___ RECORDED INFORMATION

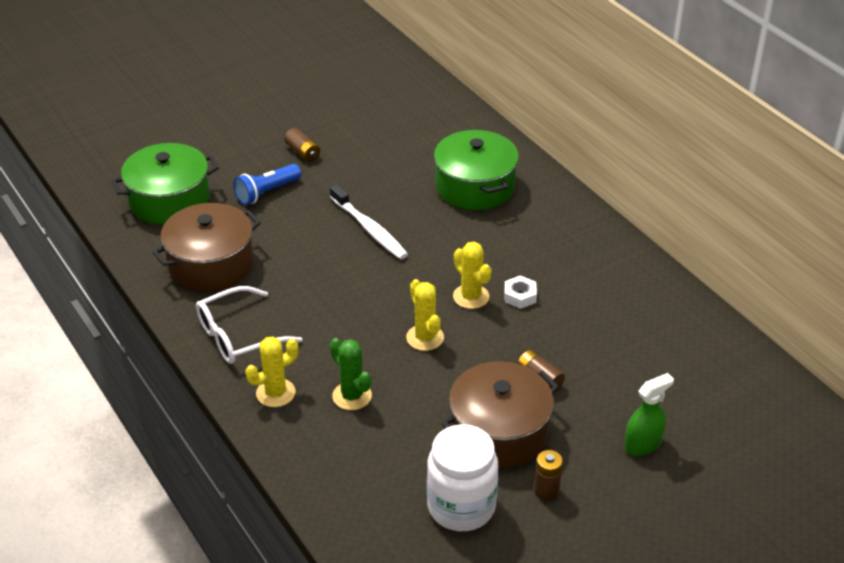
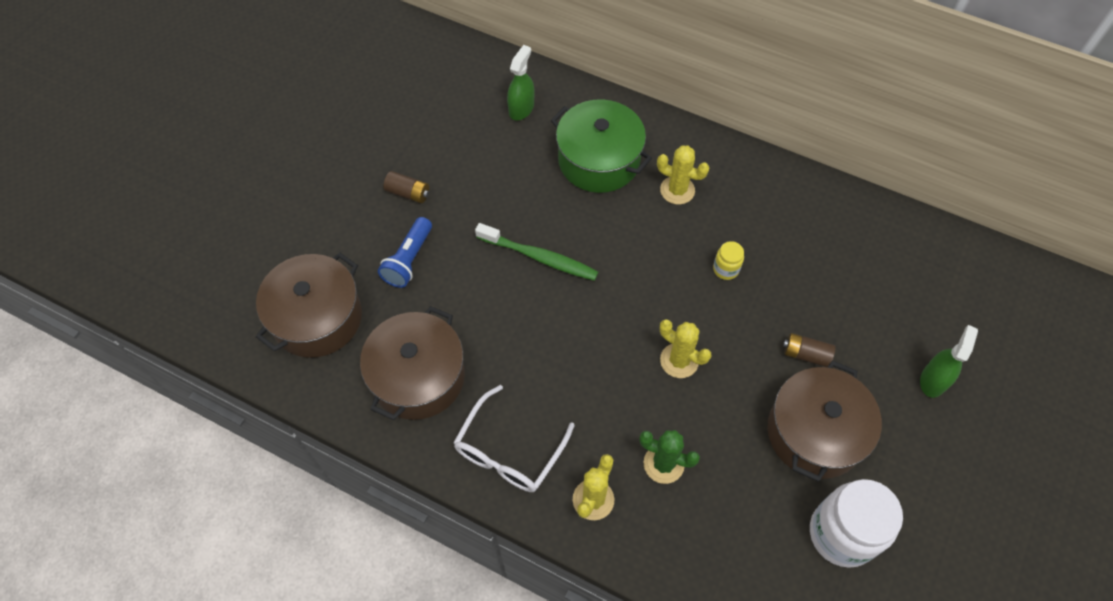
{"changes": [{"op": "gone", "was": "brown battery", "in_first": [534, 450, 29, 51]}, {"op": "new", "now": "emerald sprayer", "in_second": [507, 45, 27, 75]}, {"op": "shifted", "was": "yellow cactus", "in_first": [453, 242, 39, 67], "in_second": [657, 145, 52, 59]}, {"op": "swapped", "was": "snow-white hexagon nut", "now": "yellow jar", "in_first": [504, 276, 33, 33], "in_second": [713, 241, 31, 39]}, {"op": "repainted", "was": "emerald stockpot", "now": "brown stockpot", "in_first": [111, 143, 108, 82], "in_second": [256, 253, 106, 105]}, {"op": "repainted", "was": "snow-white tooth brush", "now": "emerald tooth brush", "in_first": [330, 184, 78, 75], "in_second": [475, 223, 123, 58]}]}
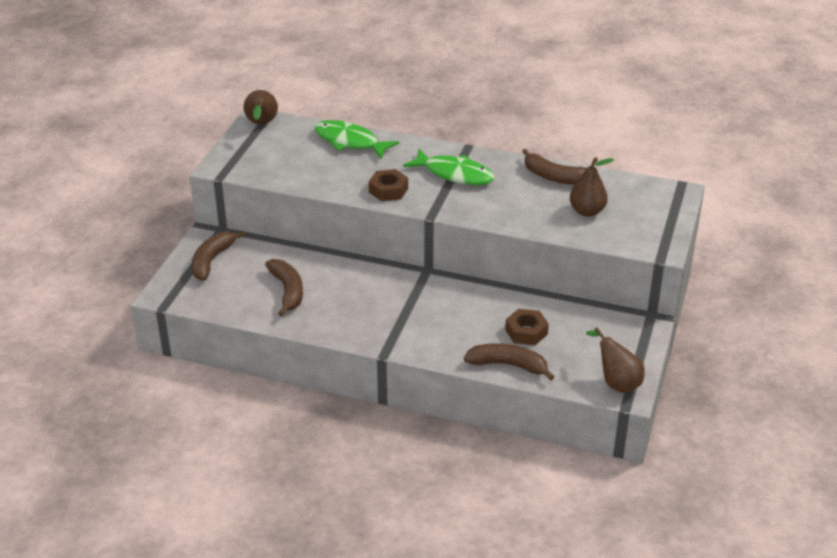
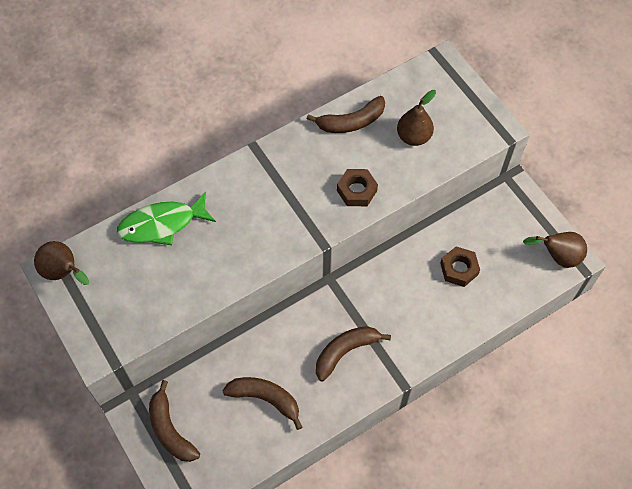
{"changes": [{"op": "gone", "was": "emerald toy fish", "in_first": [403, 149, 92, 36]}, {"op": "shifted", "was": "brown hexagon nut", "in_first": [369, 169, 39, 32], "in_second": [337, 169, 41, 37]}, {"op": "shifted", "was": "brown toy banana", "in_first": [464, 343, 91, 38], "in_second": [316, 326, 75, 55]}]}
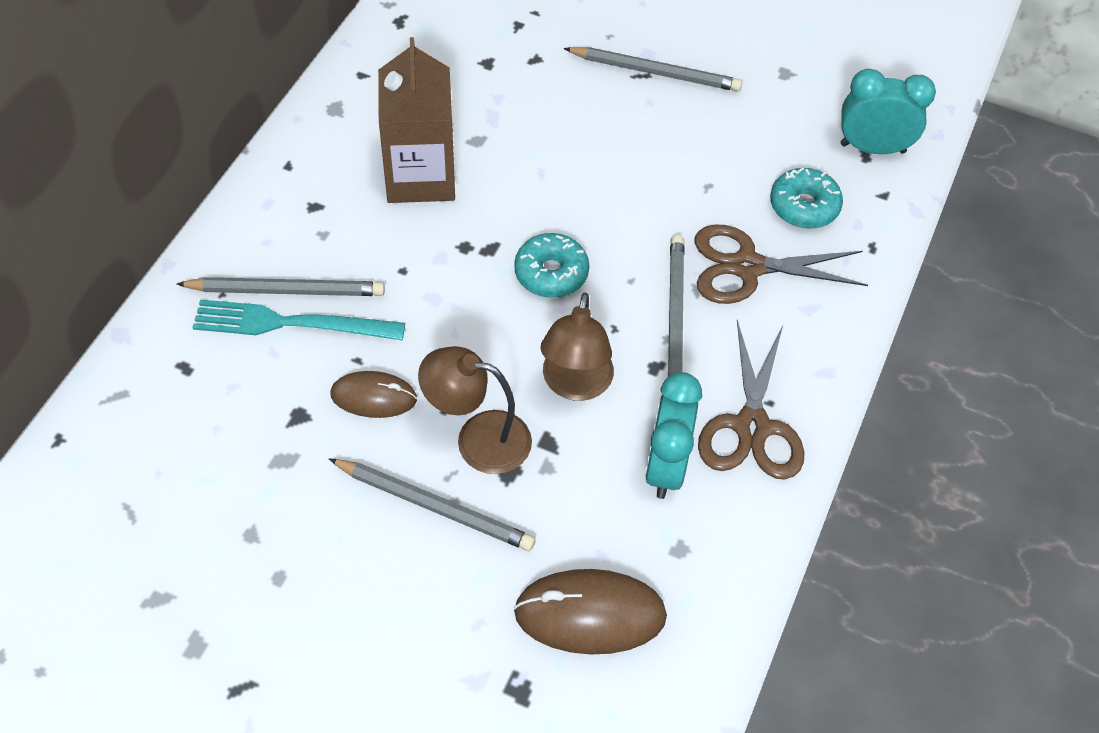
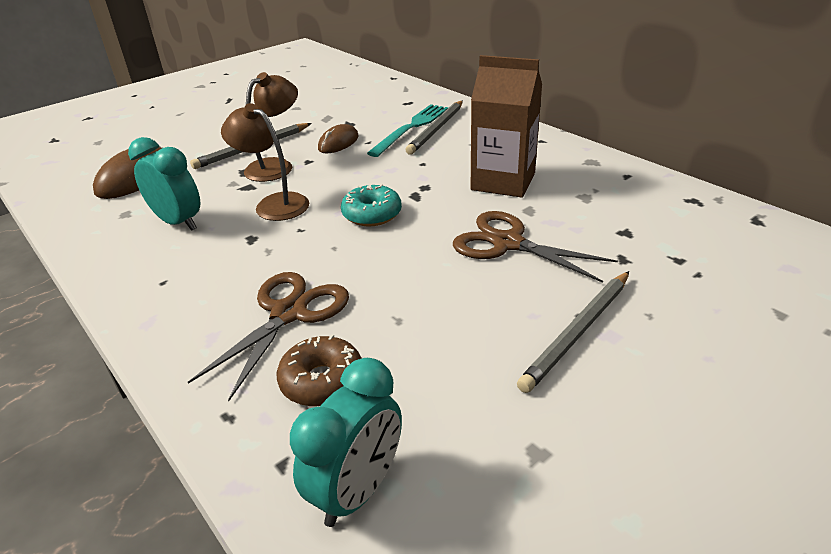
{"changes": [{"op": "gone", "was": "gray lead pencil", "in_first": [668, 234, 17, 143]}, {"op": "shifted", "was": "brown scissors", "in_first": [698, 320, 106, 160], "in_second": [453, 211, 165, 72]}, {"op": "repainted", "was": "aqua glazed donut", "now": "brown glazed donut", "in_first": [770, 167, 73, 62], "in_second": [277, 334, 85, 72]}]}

______

YOUR GOAL — Output the whole listing without change. Any picture is to be left out.

ANSWER SPACE —
{"changes": [{"op": "gone", "was": "brown battery", "in_first": [534, 450, 29, 51]}, {"op": "new", "now": "emerald sprayer", "in_second": [507, 45, 27, 75]}, {"op": "shifted", "was": "yellow cactus", "in_first": [453, 242, 39, 67], "in_second": [657, 145, 52, 59]}, {"op": "swapped", "was": "snow-white hexagon nut", "now": "yellow jar", "in_first": [504, 276, 33, 33], "in_second": [713, 241, 31, 39]}, {"op": "repainted", "was": "emerald stockpot", "now": "brown stockpot", "in_first": [111, 143, 108, 82], "in_second": [256, 253, 106, 105]}, {"op": "repainted", "was": "snow-white tooth brush", "now": "emerald tooth brush", "in_first": [330, 184, 78, 75], "in_second": [475, 223, 123, 58]}]}
{"changes": [{"op": "gone", "was": "emerald toy fish", "in_first": [403, 149, 92, 36]}, {"op": "shifted", "was": "brown hexagon nut", "in_first": [369, 169, 39, 32], "in_second": [337, 169, 41, 37]}, {"op": "shifted", "was": "brown toy banana", "in_first": [464, 343, 91, 38], "in_second": [316, 326, 75, 55]}]}
{"changes": [{"op": "gone", "was": "gray lead pencil", "in_first": [668, 234, 17, 143]}, {"op": "shifted", "was": "brown scissors", "in_first": [698, 320, 106, 160], "in_second": [453, 211, 165, 72]}, {"op": "repainted", "was": "aqua glazed donut", "now": "brown glazed donut", "in_first": [770, 167, 73, 62], "in_second": [277, 334, 85, 72]}]}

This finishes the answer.